▶ **Exercise description**:
Having found the line that holds "J1 pin 1: JACK -> GND", give that line and all lines after it again, word for word, through the end of the data below.

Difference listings
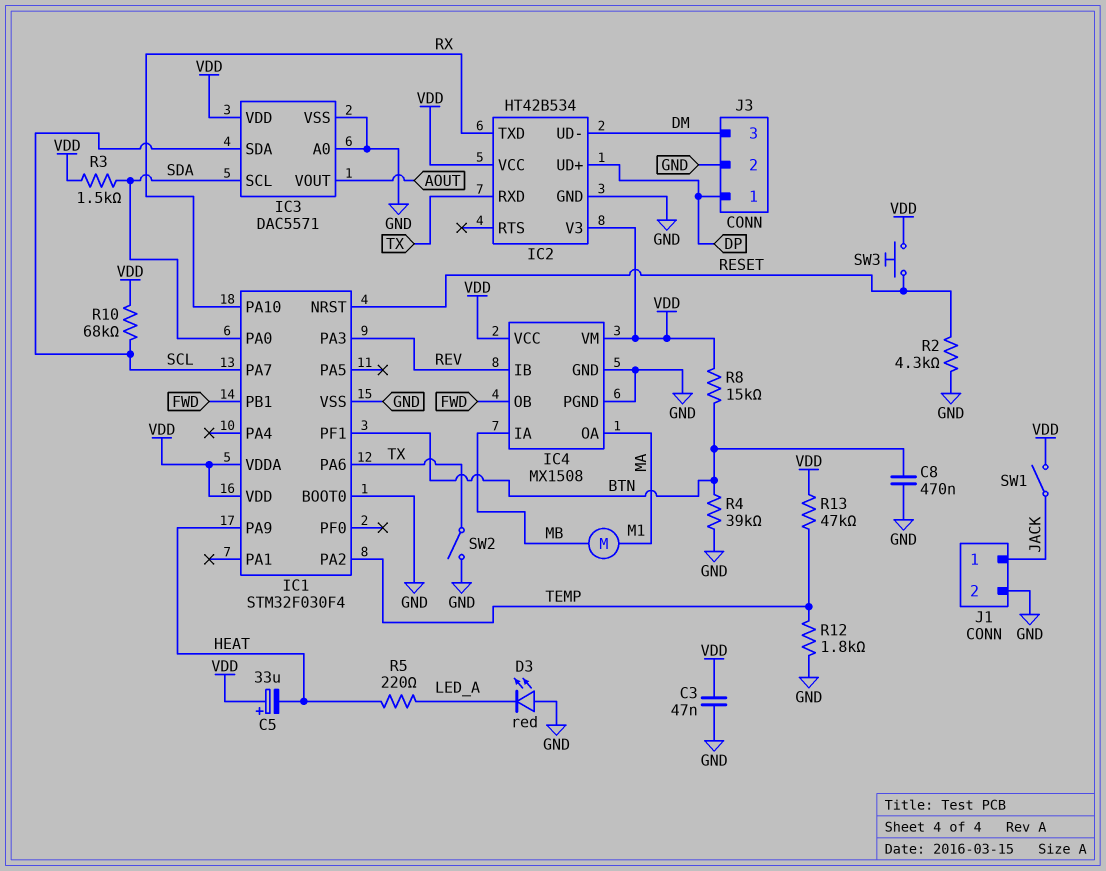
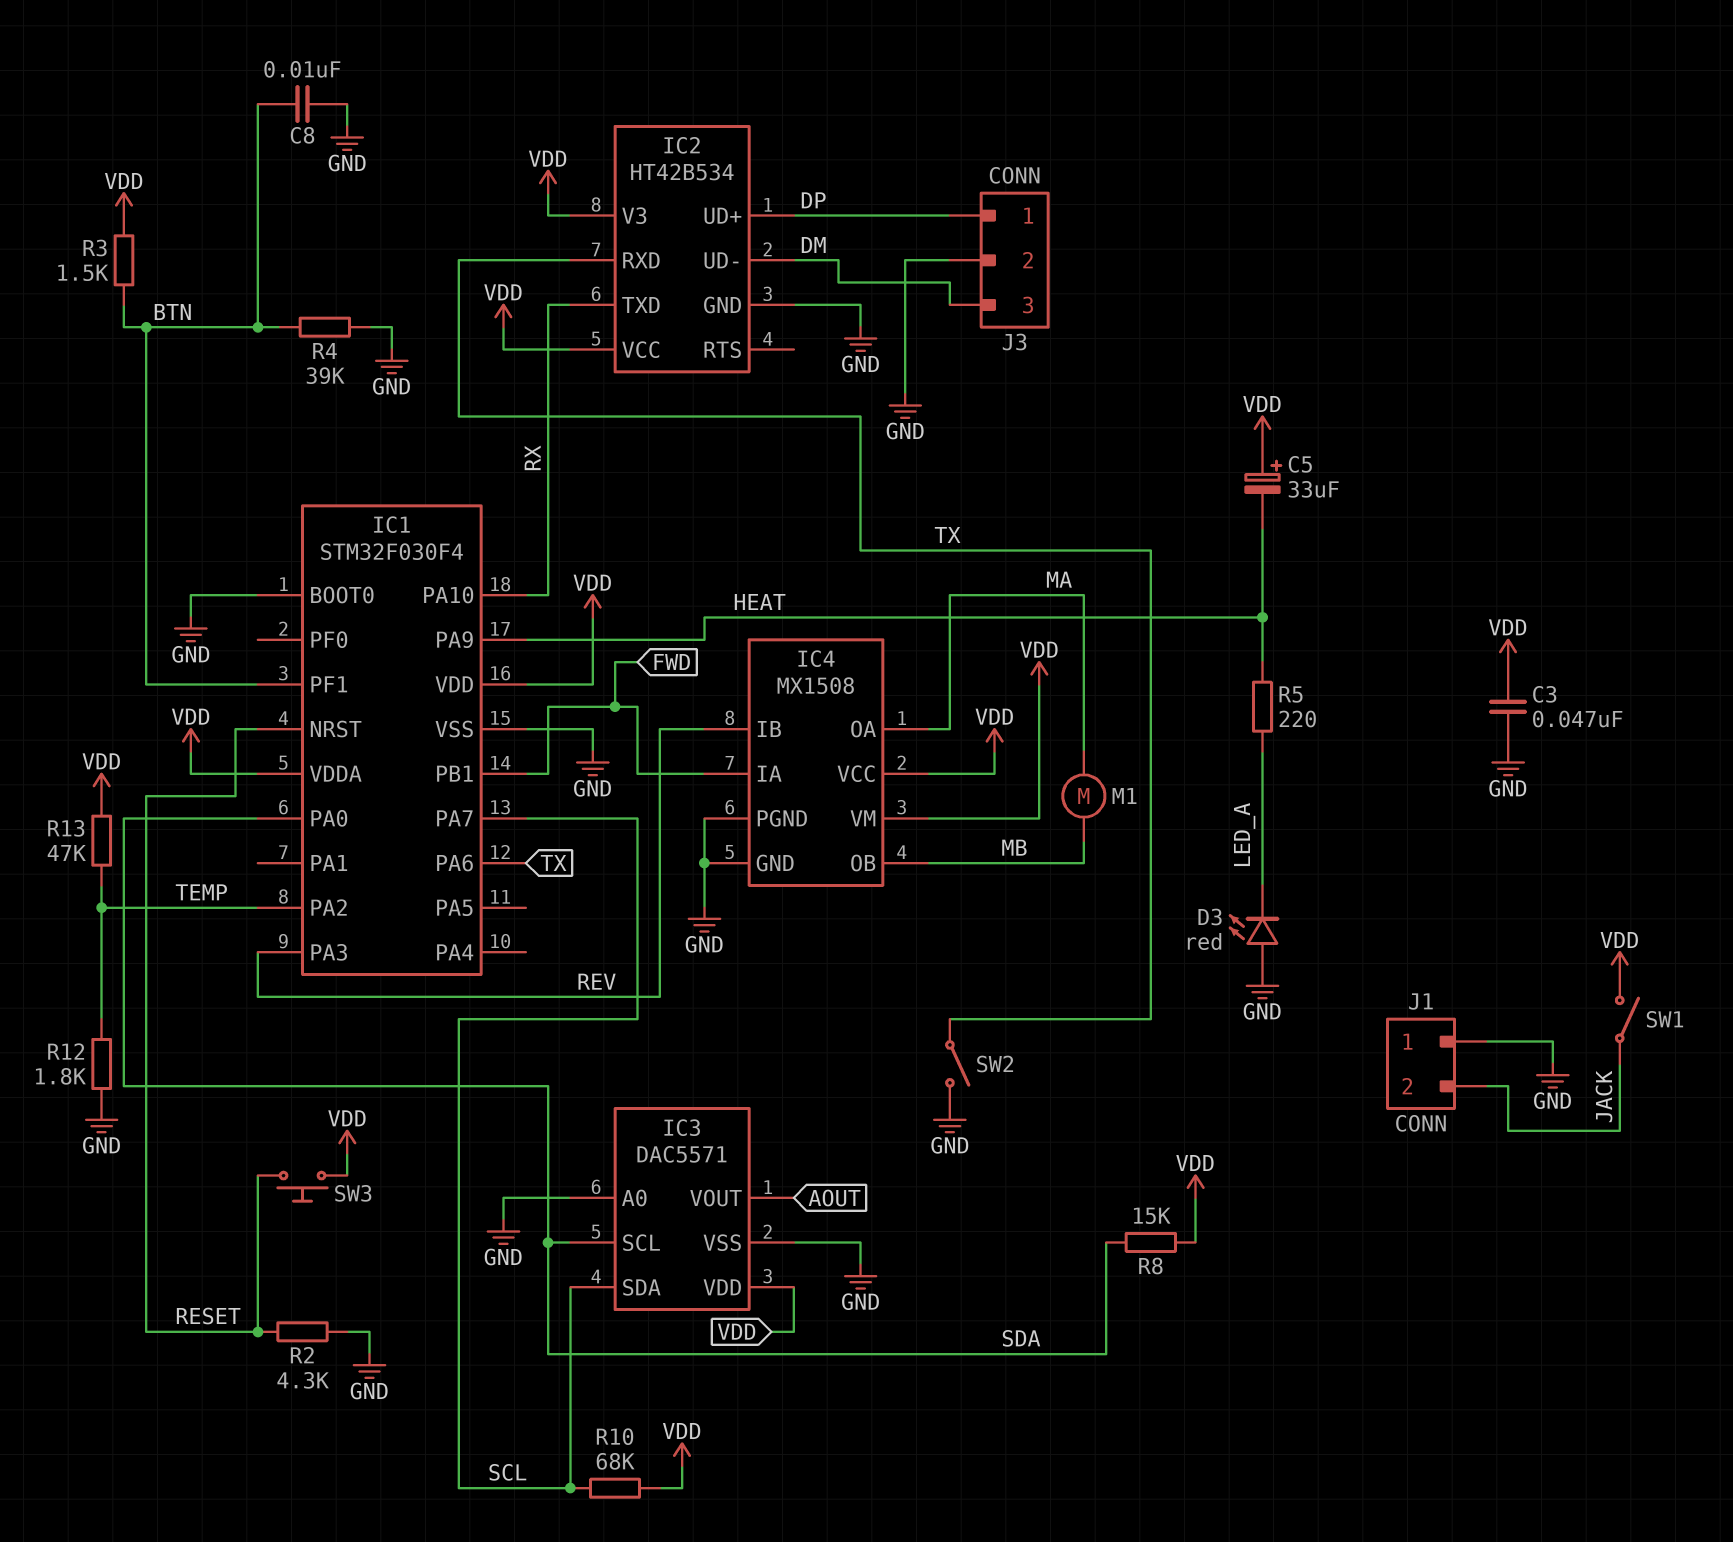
C8: 470nF (BTN, GND) -> 10nF (BTN, GND)
IC4 pin IA: MB -> FWD
IC4 pin OB: FWD -> MB
J1 pin 1: JACK -> GND
J1 pin 2: GND -> JACK
R3: 1.5k (SDA, VDD) -> 1.5k (BTN, VDD)
R8: 15k (BTN, VDD) -> 15k (SDA, VDD)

▶ **Response box**:
J1 pin 1: JACK -> GND
J1 pin 2: GND -> JACK
R3: 1.5k (SDA, VDD) -> 1.5k (BTN, VDD)
R8: 15k (BTN, VDD) -> 15k (SDA, VDD)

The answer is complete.